• What is expected
Images are not wanted; transcribe the rest of the listing exactly.

• Excerpted data
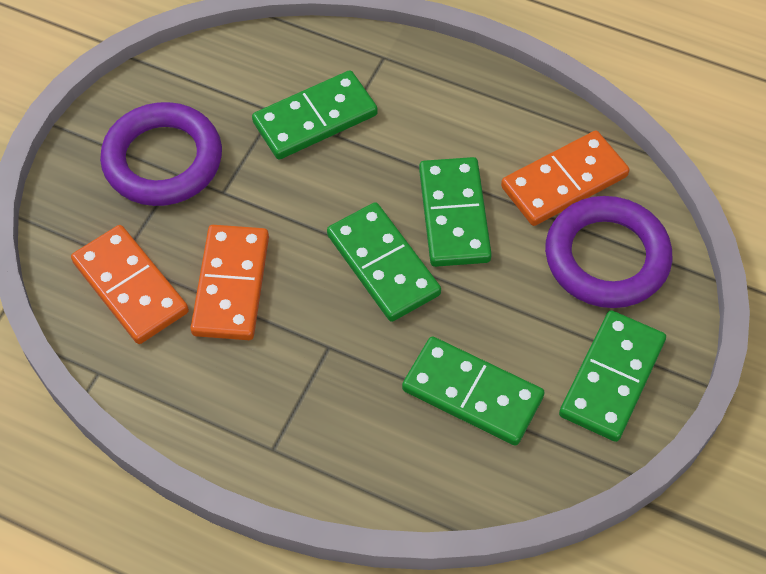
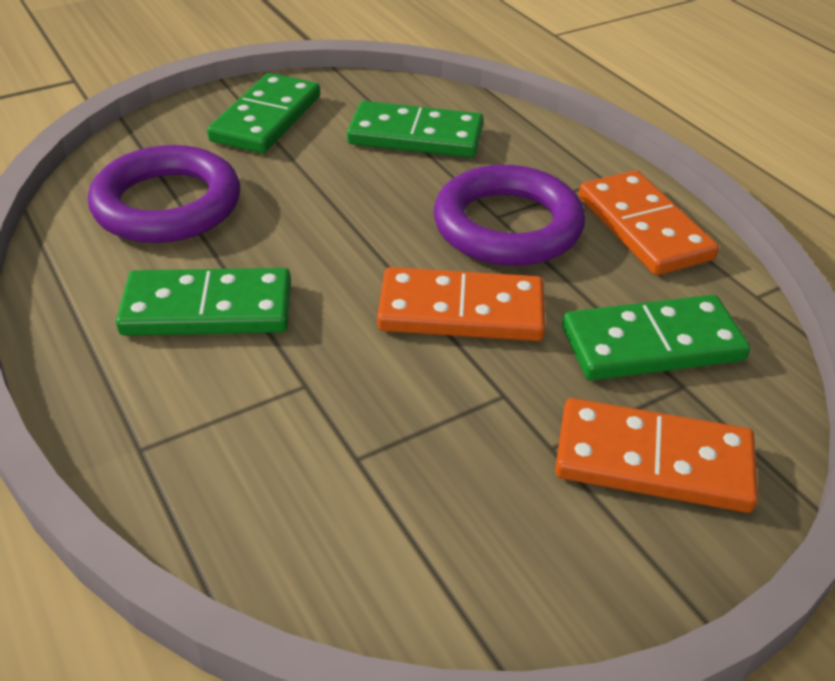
green domino: 5 -> 4

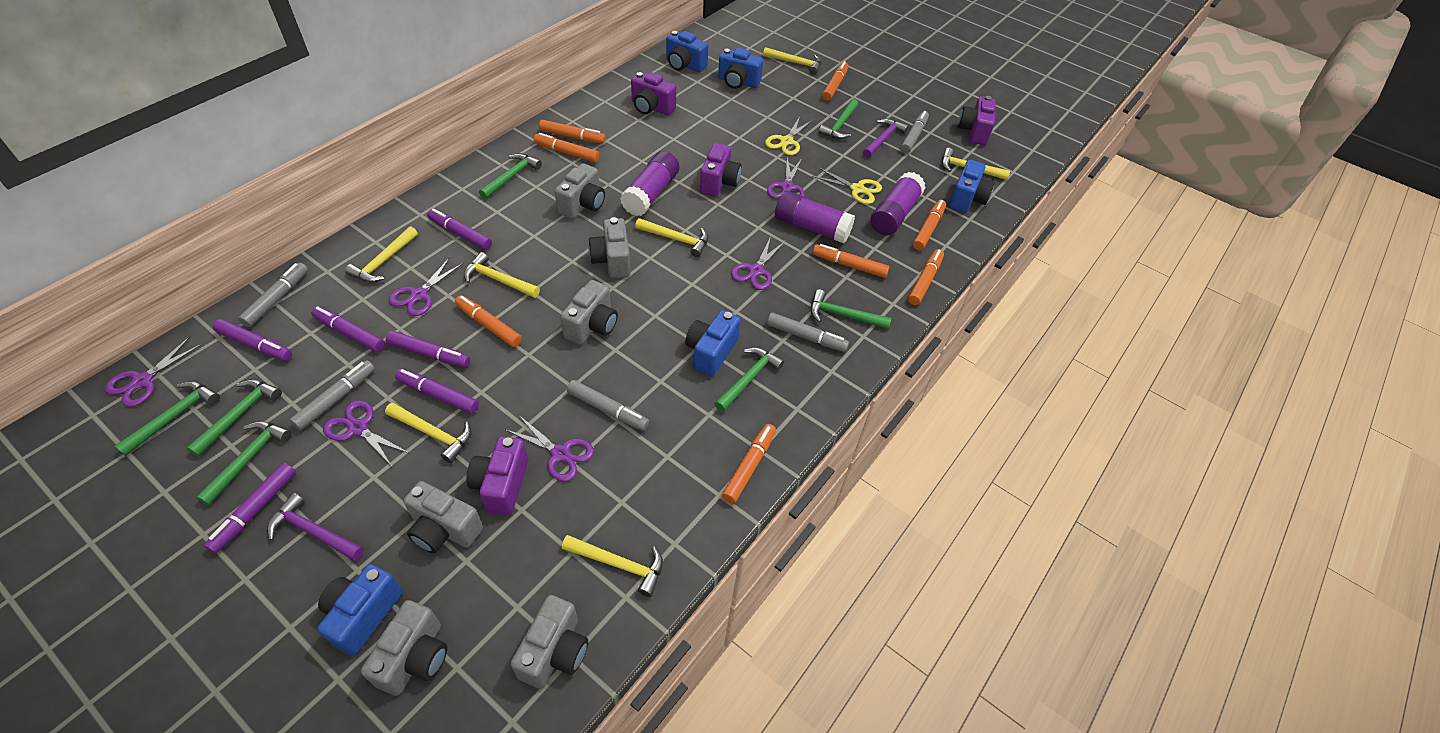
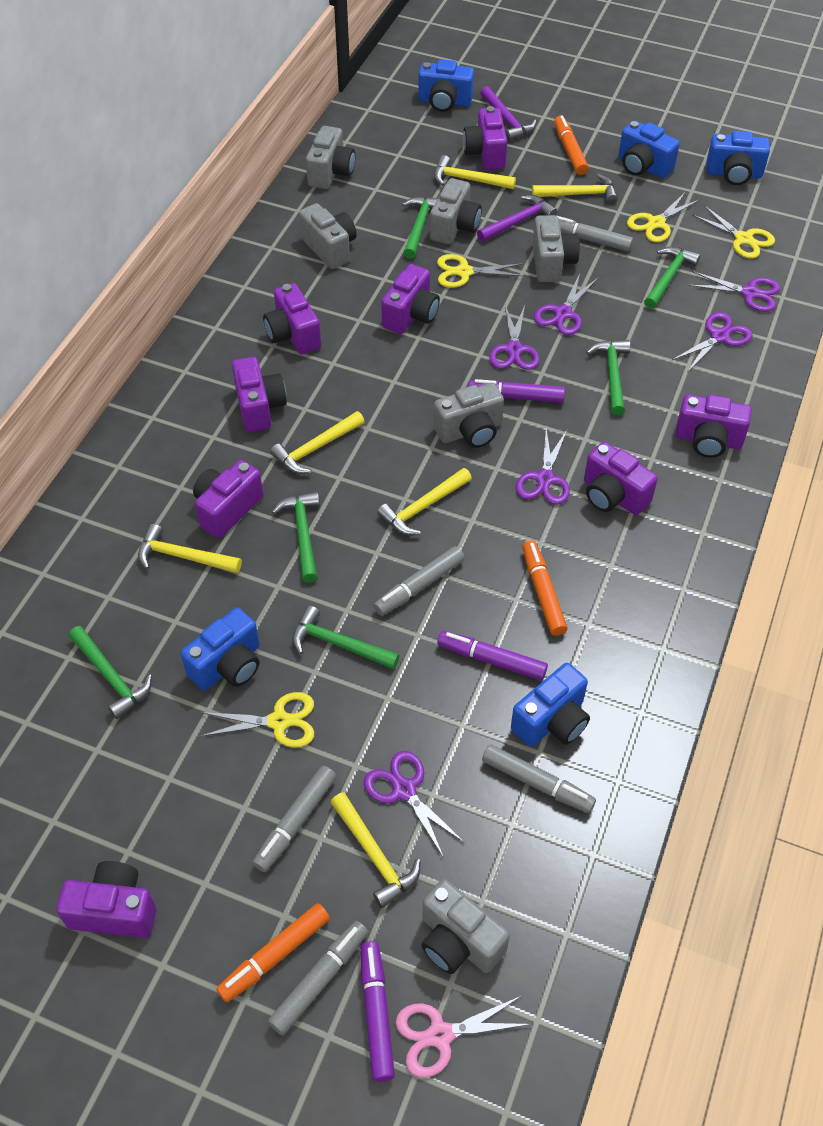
green hammer: 7 -> 6
orange marker: 8 -> 3
pink scissors: 0 -> 1
purple camera: 4 -> 8
purple glue stick: 3 -> 0
purple marker: 6 -> 3
yellow hammer: 7 -> 6
yellow scissors: 2 -> 4

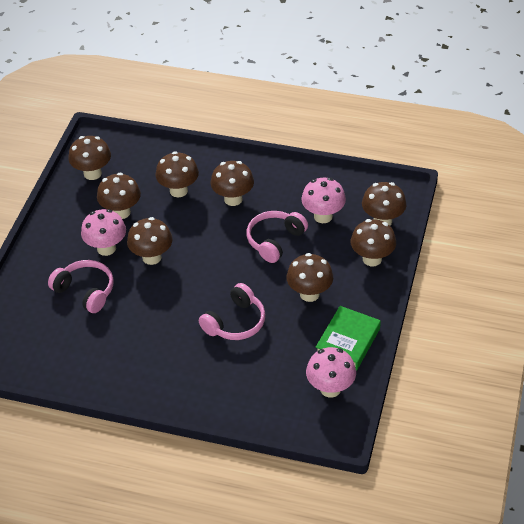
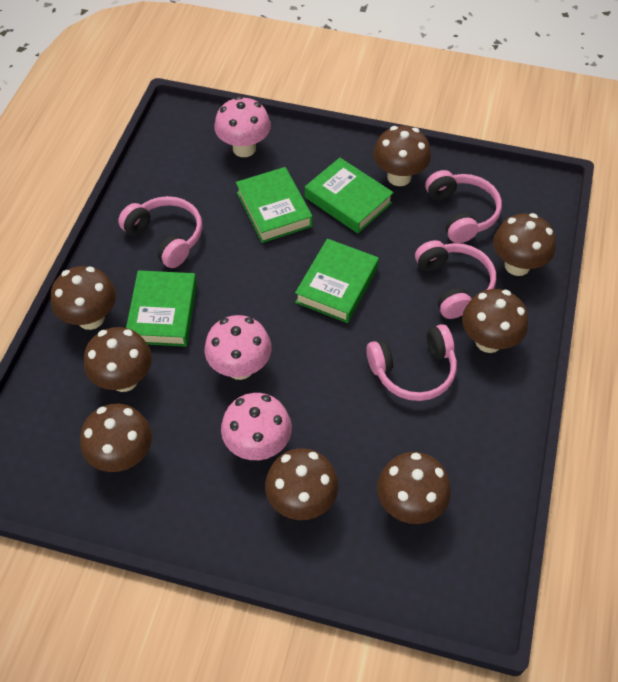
green book: 1 -> 4
pink headphones: 3 -> 4

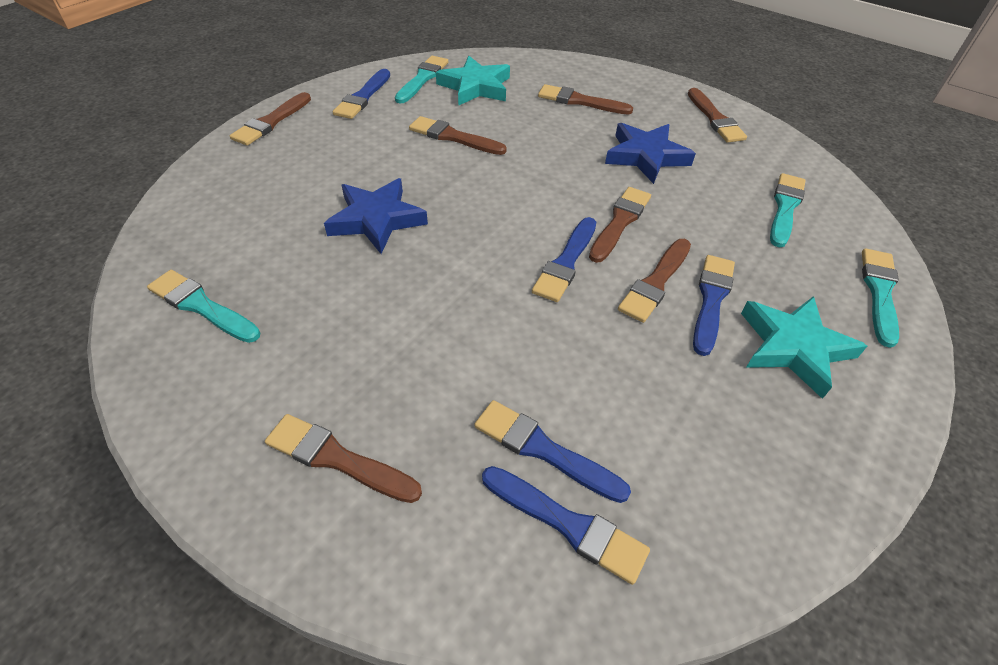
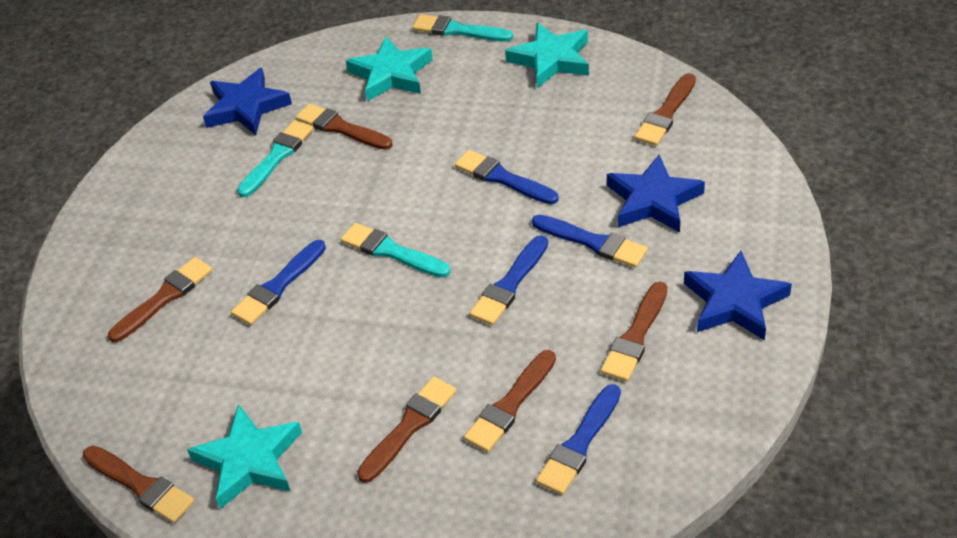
blue star: 2 -> 3
turquoise brush: 4 -> 3
turquoise star: 2 -> 3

• Response area
green domino: 5 -> 4

green hammer: 7 -> 6
orange marker: 8 -> 3
pink scissors: 0 -> 1
purple camera: 4 -> 8
purple glue stick: 3 -> 0
purple marker: 6 -> 3
yellow hammer: 7 -> 6
yellow scissors: 2 -> 4

green book: 1 -> 4
pink headphones: 3 -> 4

blue star: 2 -> 3
turquoise brush: 4 -> 3
turquoise star: 2 -> 3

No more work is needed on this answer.